# Task
Report each line of the data that contains the string "yellow".

[Opening Material provided section]

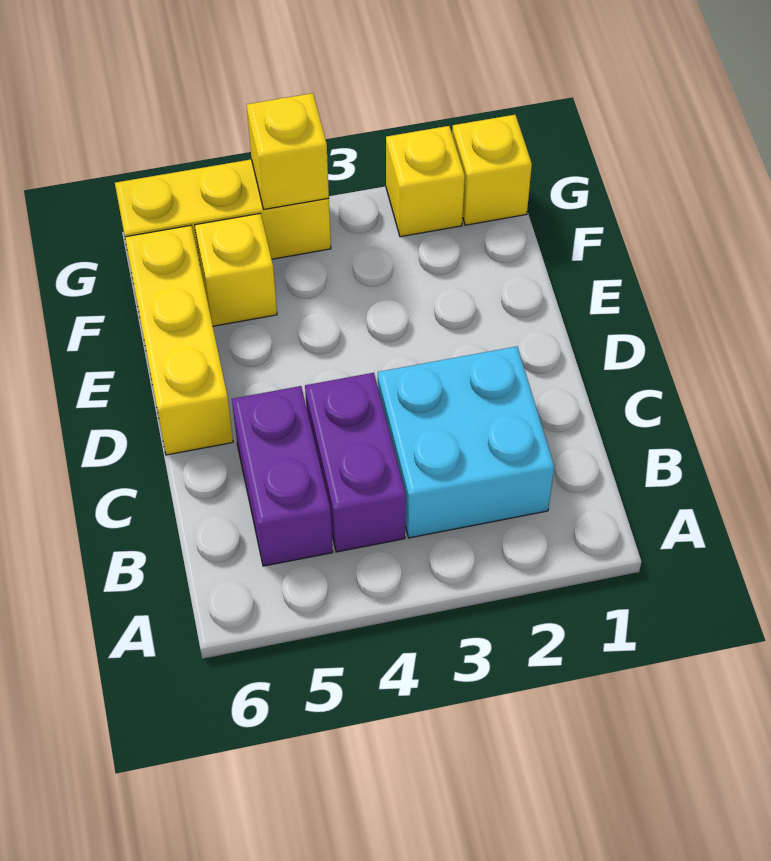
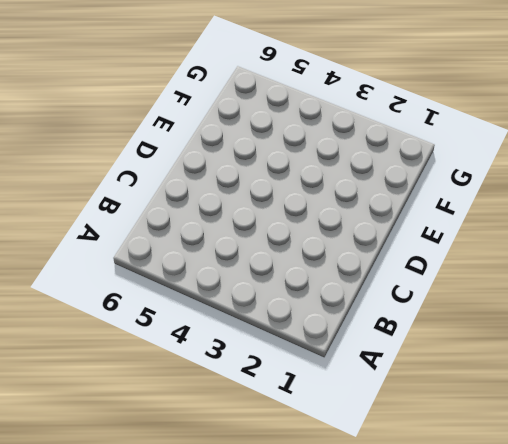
none -> cyan brick B2:C3 level 1
none -> purple brick B4:C4 level 1

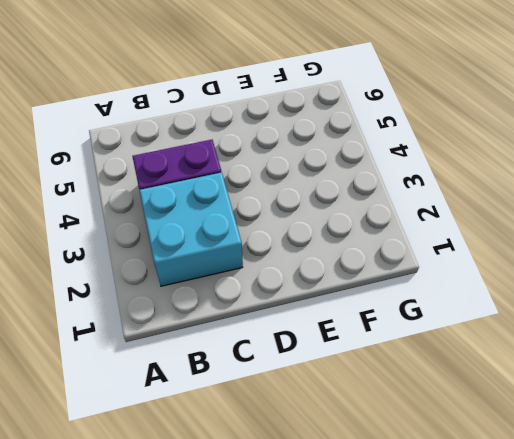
none -> purple brick B5:C5 level 1
none -> yellow brick D6:F6 level 1

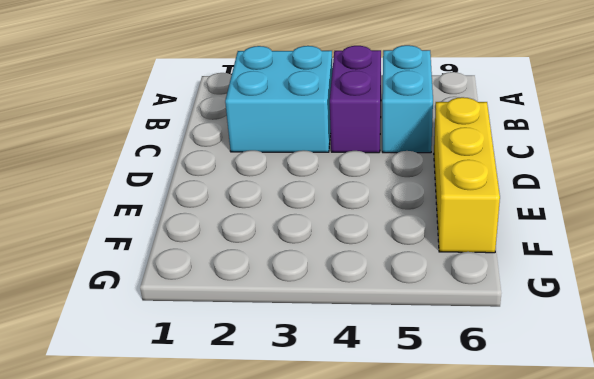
cyan brick B5:C5 level 1 -> purple brick B5:C5 level 1
none -> yellow brick F5 level 1
none -> yellow brick G1 level 1

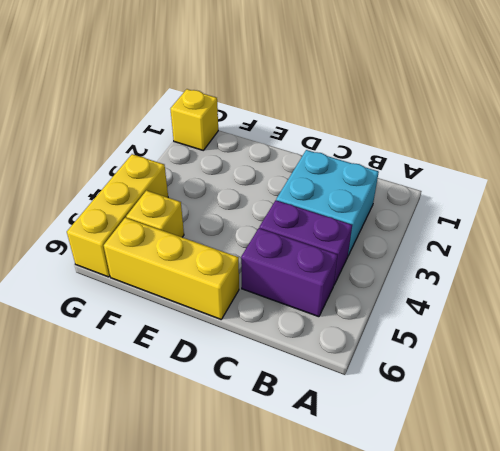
none -> yellow brick G2 level 1
none -> yellow brick G4 level 2

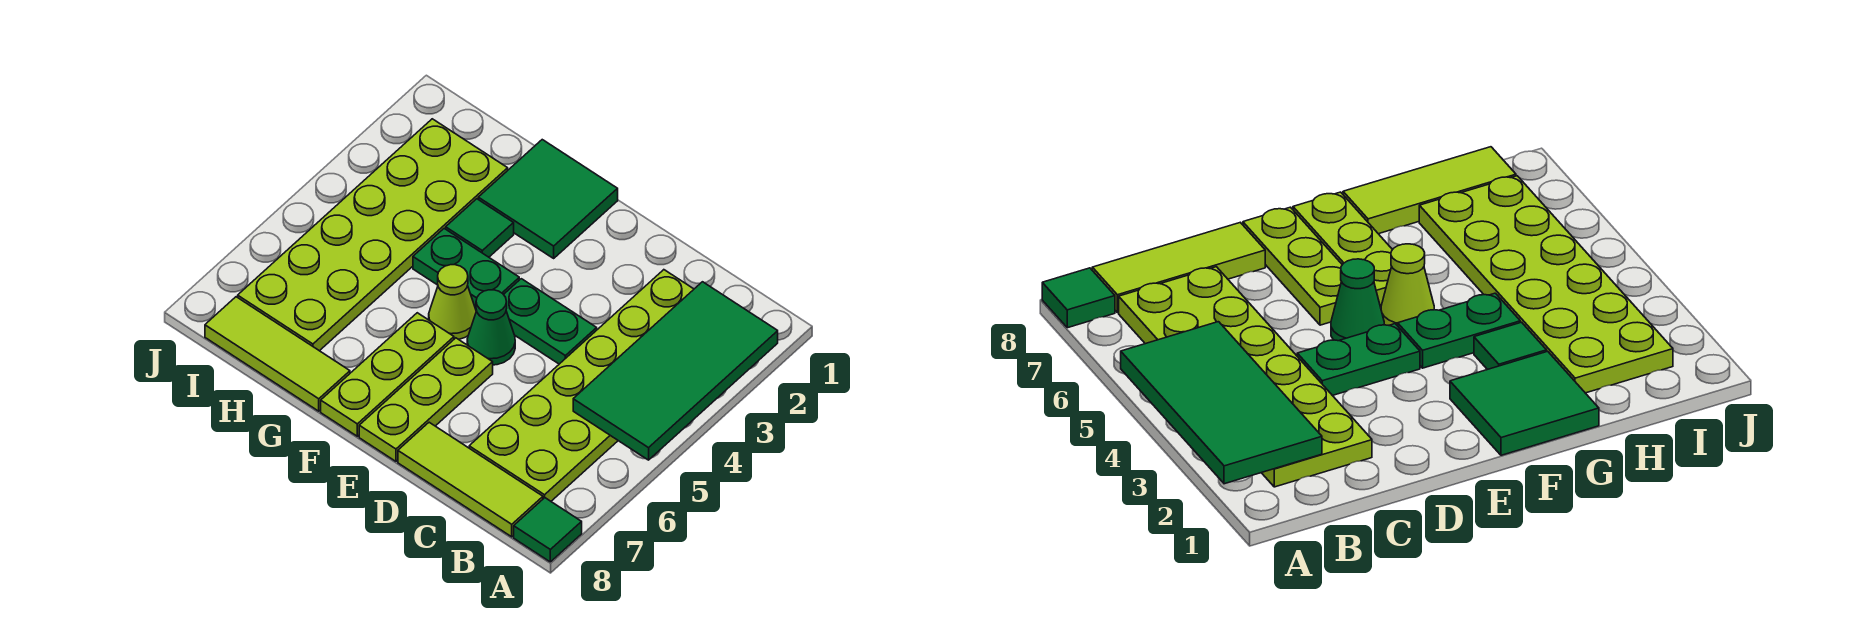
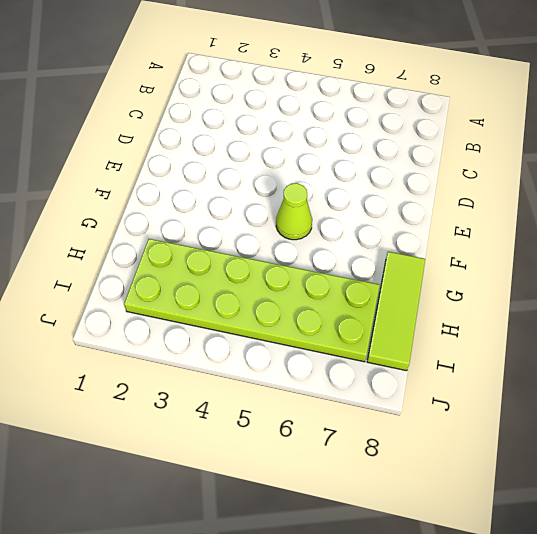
none -> green tile A8 level 1
none -> lime plate B2:C7 level 1
none -> lime tile B8:D8 level 1

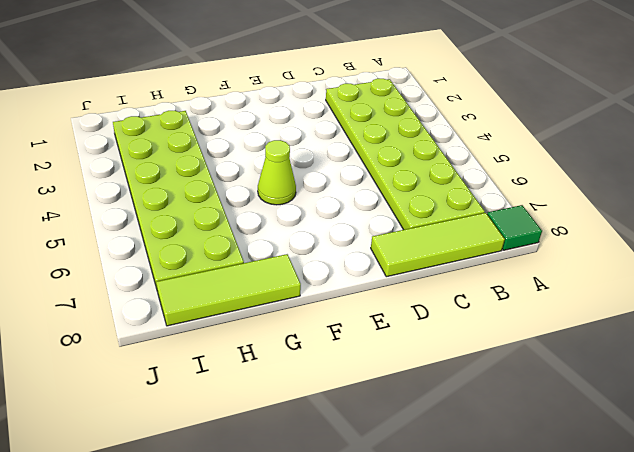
none -> green plate D4:E4 level 1
none -> green cone E5 level 1
none -> lime plate E6:E8 level 1

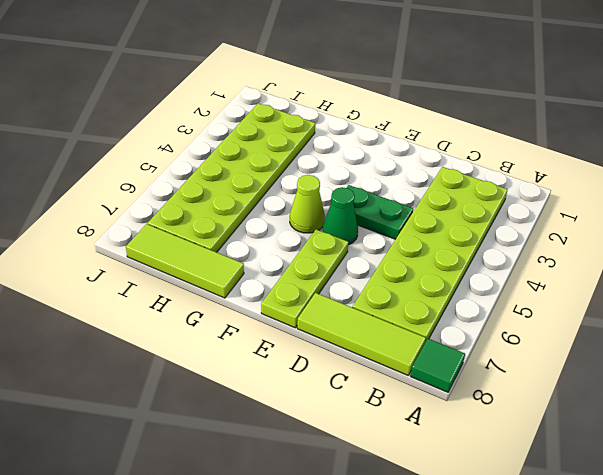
none -> green tile F1:G2 level 1
none -> green plate F4:G4 level 1
none -> lime plate F6:F8 level 1

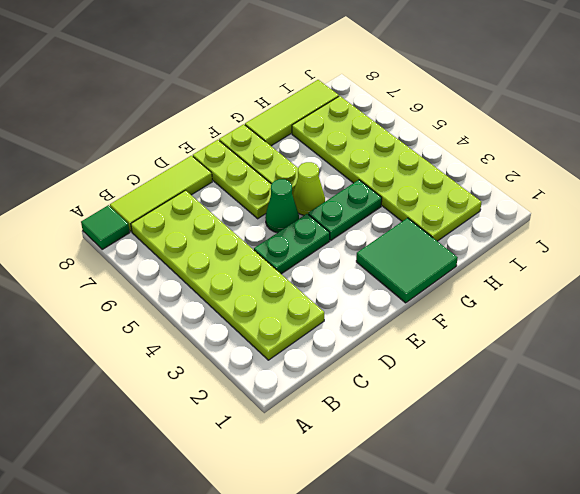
none -> green tile G3 level 1
none -> green tile A2:B5 level 2

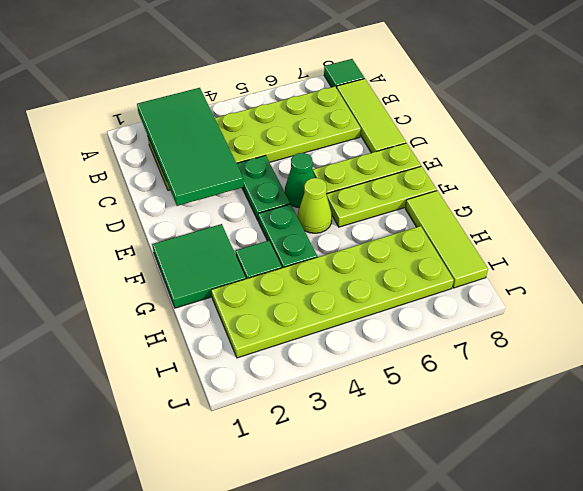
green tile A2:D3 level 2 -> green tile A2:B5 level 2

[Closing Material provided section]

# Written answer
none -> yellow brick D6:F6 level 1
none -> yellow brick F5 level 1
none -> yellow brick G1 level 1
none -> yellow brick G2 level 1
none -> yellow brick G4 level 2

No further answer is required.